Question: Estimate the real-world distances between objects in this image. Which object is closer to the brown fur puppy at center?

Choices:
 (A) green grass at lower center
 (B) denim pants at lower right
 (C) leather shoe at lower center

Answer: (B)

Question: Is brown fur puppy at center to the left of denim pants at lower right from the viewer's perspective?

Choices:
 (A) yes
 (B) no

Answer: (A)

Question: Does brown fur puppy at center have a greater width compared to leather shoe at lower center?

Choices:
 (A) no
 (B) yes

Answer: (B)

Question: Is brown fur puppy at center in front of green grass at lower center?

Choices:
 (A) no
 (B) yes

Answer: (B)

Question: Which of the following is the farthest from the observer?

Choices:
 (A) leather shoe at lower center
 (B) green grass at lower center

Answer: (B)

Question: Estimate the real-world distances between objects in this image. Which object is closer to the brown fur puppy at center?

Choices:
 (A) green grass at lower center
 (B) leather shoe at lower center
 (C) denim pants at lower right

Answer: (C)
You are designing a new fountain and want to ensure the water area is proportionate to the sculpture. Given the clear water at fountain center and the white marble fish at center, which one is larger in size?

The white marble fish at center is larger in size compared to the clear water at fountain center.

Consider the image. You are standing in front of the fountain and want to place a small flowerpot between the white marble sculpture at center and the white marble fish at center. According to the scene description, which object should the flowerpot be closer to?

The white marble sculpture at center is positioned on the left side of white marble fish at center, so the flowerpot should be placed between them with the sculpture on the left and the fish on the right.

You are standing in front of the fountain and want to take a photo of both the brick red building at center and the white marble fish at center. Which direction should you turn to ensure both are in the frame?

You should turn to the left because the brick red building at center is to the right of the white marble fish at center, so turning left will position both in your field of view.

WHAT TO DO >> Copy the records verbatim from their first line through the line that contains "Consider the image.", including both of those lines.

SOLUTION FOR THIS PROBLEM >>
Question: Estimate the real-world distances between objects in this image. Which object is closer to the brown fur puppy at center?

Choices:
 (A) green grass at lower center
 (B) denim pants at lower right
 (C) leather shoe at lower center

Answer: (B)

Question: Is brown fur puppy at center to the left of denim pants at lower right from the viewer's perspective?

Choices:
 (A) yes
 (B) no

Answer: (A)

Question: Does brown fur puppy at center have a greater width compared to leather shoe at lower center?

Choices:
 (A) no
 (B) yes

Answer: (B)

Question: Is brown fur puppy at center in front of green grass at lower center?

Choices:
 (A) no
 (B) yes

Answer: (B)

Question: Which of the following is the farthest from the observer?

Choices:
 (A) leather shoe at lower center
 (B) green grass at lower center

Answer: (B)

Question: Estimate the real-world distances between objects in this image. Which object is closer to the brown fur puppy at center?

Choices:
 (A) green grass at lower center
 (B) leather shoe at lower center
 (C) denim pants at lower right

Answer: (C)
You are designing a new fountain and want to ensure the water area is proportionate to the sculpture. Given the clear water at fountain center and the white marble fish at center, which one is larger in size?

The white marble fish at center is larger in size compared to the clear water at fountain center.

Consider the image. You are standing in front of the fountain and want to place a small flowerpot between the white marble sculpture at center and the white marble fish at center. According to the scene description, which object should the flowerpot be closer to?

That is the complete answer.